### [What you will do]
A faithful, complete transcript of the entries below, without pictures, should be returned.

### [Dataset]

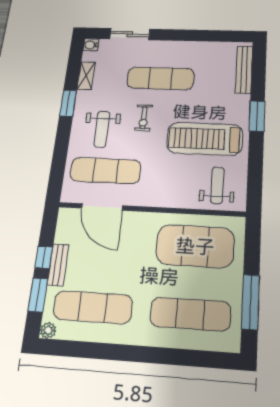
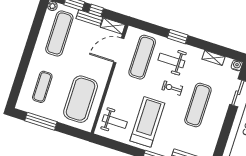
window: (68, 103) -> (178, 37), moved
shelving: (64, 225) -> (113, 26), added
exercise mat: (190, 314) -> (42, 87), width x0.73, depth x0.69

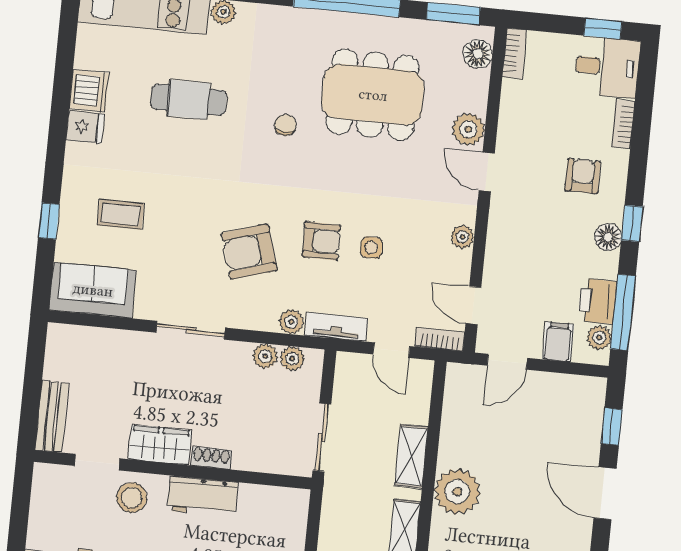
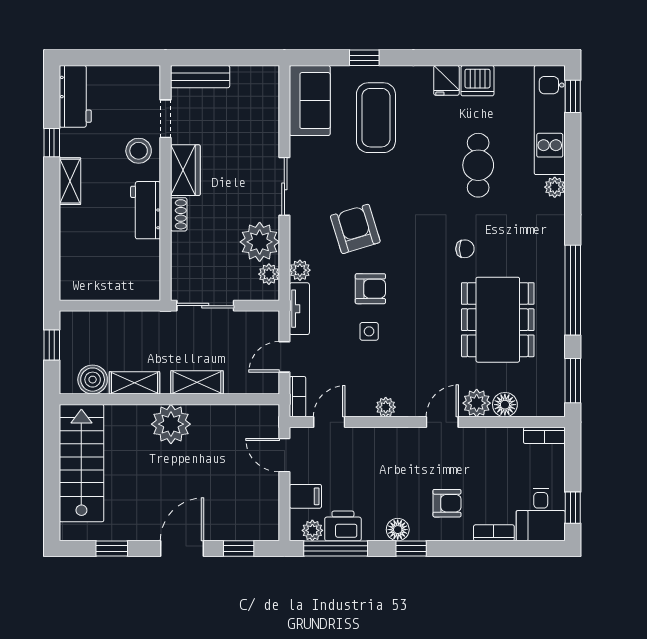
floor lamp: (478, 54) -> (505, 405), moved
coffee table: (121, 214) -> (376, 118), width x1.86, depth x1.72
armchair: (321, 241) -> (370, 289), turned -90
plant: (265, 356) -> (260, 242), width x1.87, depth x1.87

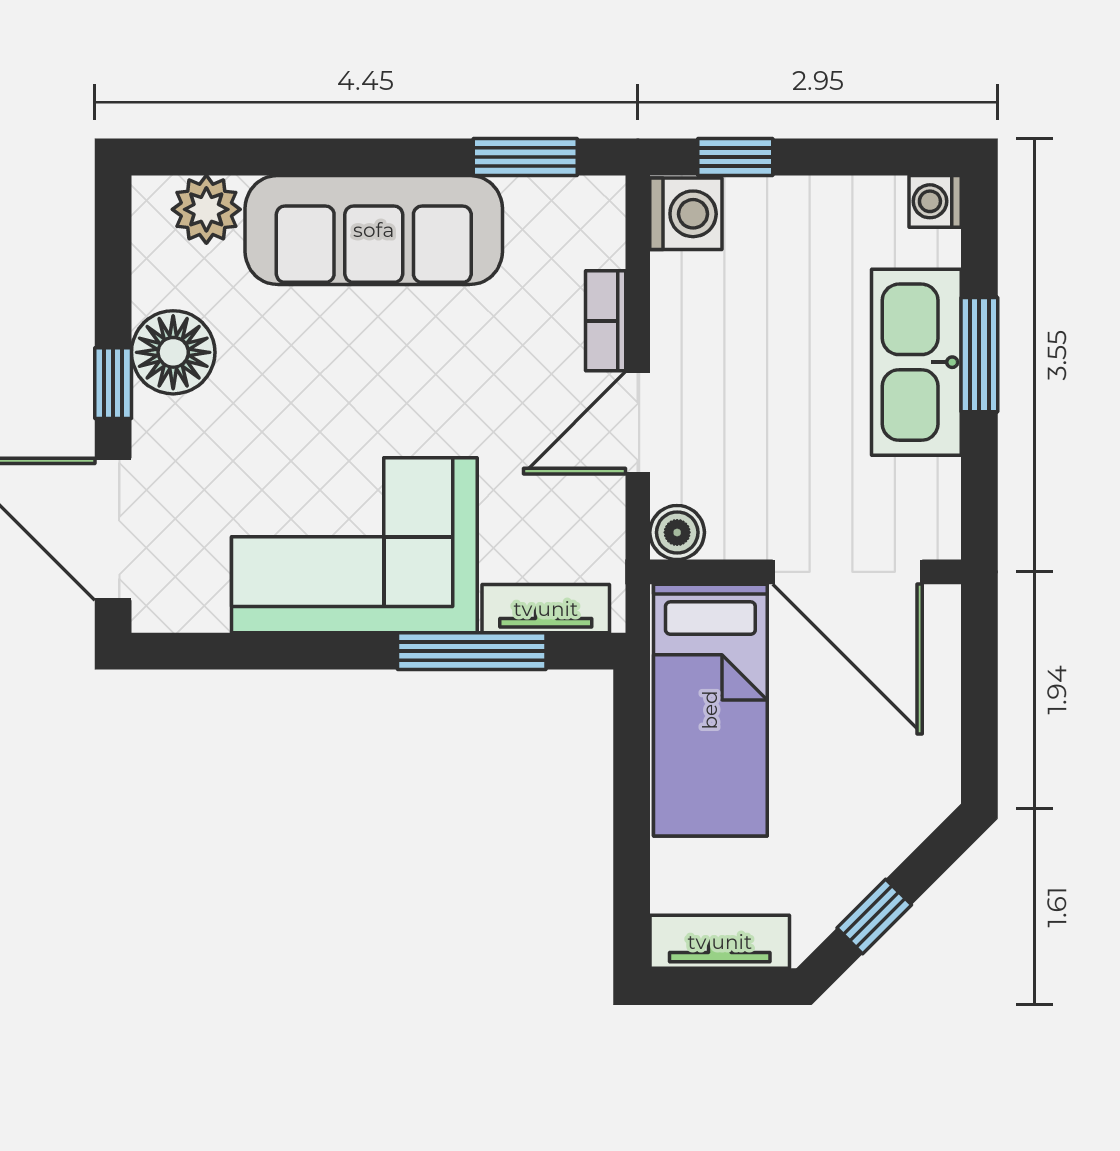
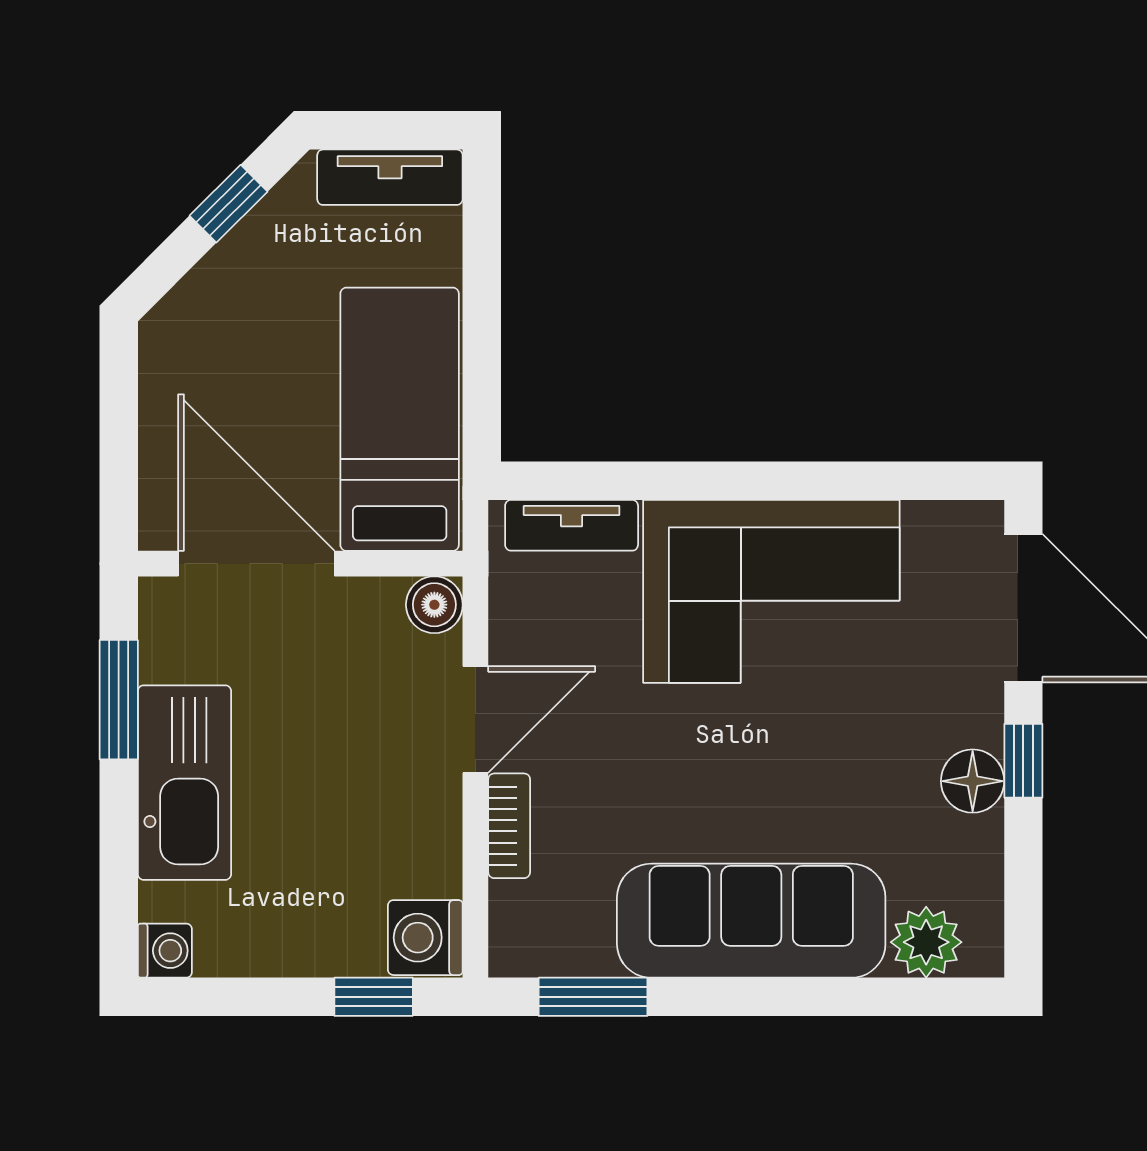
floor lamp: (173, 352) -> (973, 781), width x0.73, depth x0.73
window: (979, 355) -> (119, 700), moved
window: (472, 651) -> (649, 481), removed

### [Exercise solution]
window: (68, 103) -> (178, 37), moved
shelving: (64, 225) -> (113, 26), added
exercise mat: (190, 314) -> (42, 87), width x0.73, depth x0.69

floor lamp: (478, 54) -> (505, 405), moved
coffee table: (121, 214) -> (376, 118), width x1.86, depth x1.72
armchair: (321, 241) -> (370, 289), turned -90
plant: (265, 356) -> (260, 242), width x1.87, depth x1.87

floor lamp: (173, 352) -> (973, 781), width x0.73, depth x0.73
window: (979, 355) -> (119, 700), moved
window: (472, 651) -> (649, 481), removed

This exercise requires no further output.